TASK DETAILS:
Drop every image and restate the entries below word for word.

Extracted data entries:
[Start of Attachment]
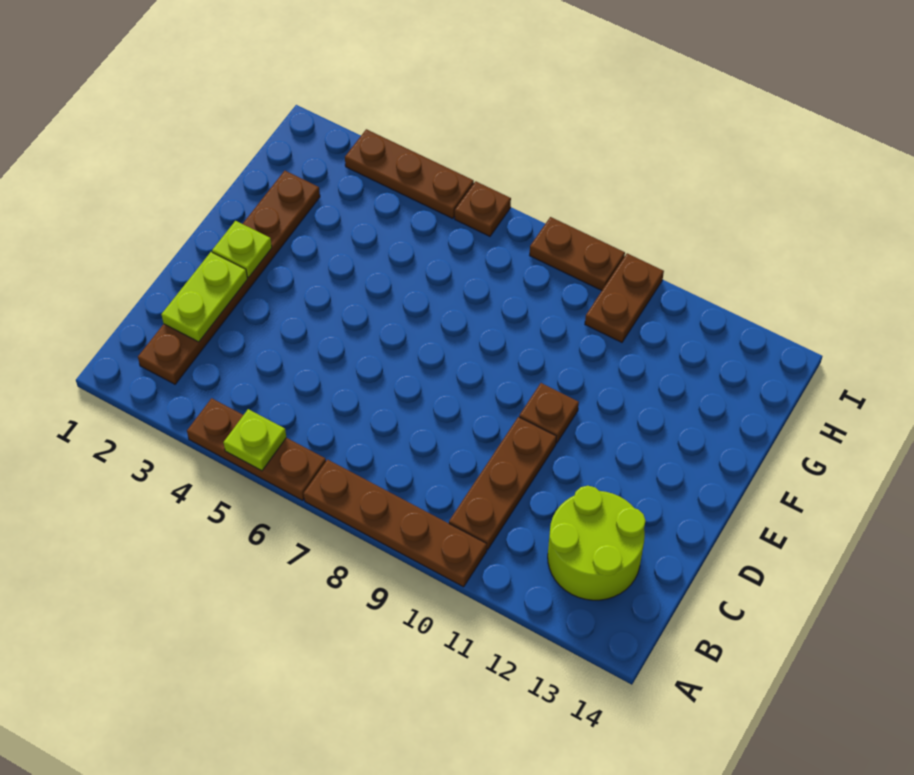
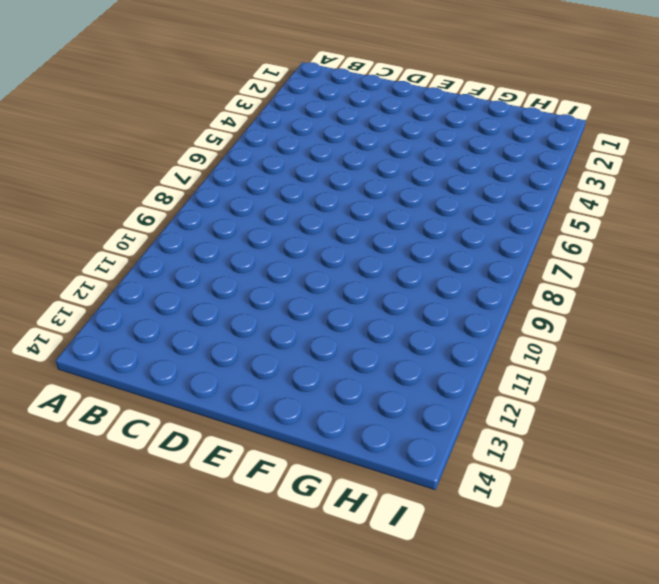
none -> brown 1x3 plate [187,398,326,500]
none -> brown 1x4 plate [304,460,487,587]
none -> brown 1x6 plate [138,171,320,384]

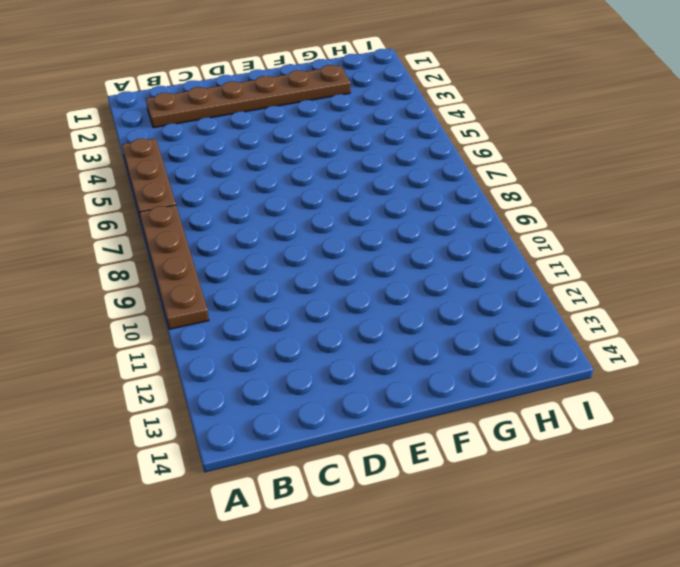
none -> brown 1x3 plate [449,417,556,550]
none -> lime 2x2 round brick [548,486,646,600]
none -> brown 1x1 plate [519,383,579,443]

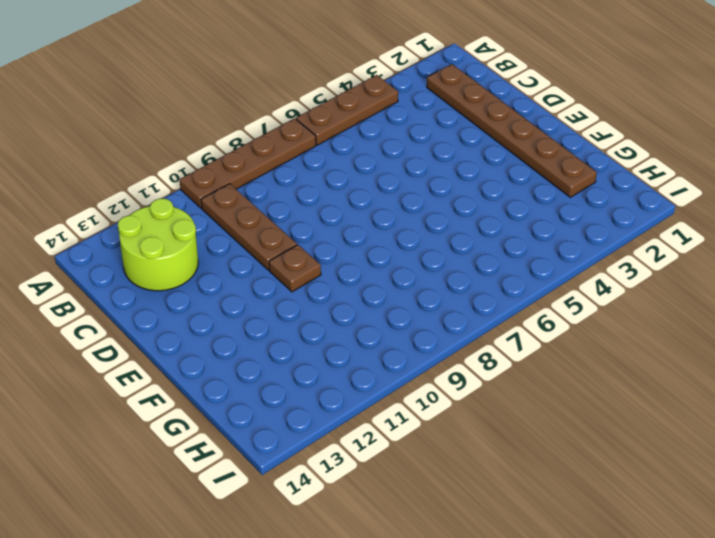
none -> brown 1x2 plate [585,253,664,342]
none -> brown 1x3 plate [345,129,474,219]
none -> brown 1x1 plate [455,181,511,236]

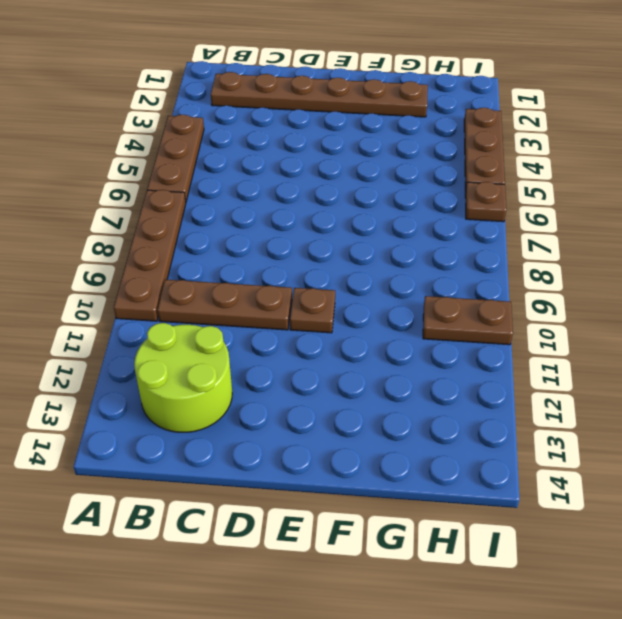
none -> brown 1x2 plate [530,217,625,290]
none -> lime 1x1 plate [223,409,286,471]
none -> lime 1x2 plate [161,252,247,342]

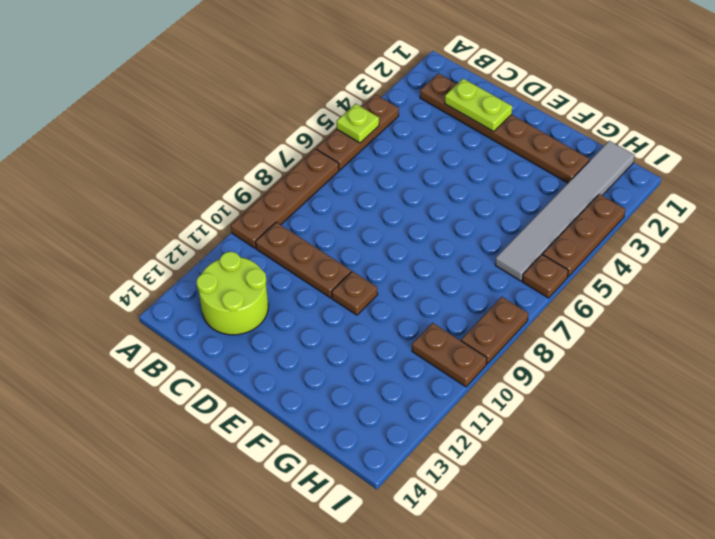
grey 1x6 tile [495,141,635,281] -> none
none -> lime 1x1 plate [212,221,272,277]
[End of Attachment]
REPLY TO THE EXERCISE:
none -> brown 1x3 plate [187,398,326,500]
none -> brown 1x4 plate [304,460,487,587]
none -> brown 1x6 plate [138,171,320,384]

none -> brown 1x3 plate [449,417,556,550]
none -> lime 2x2 round brick [548,486,646,600]
none -> brown 1x1 plate [519,383,579,443]

none -> brown 1x2 plate [585,253,664,342]
none -> brown 1x3 plate [345,129,474,219]
none -> brown 1x1 plate [455,181,511,236]

none -> brown 1x2 plate [530,217,625,290]
none -> lime 1x1 plate [223,409,286,471]
none -> lime 1x2 plate [161,252,247,342]

grey 1x6 tile [495,141,635,281] -> none
none -> lime 1x1 plate [212,221,272,277]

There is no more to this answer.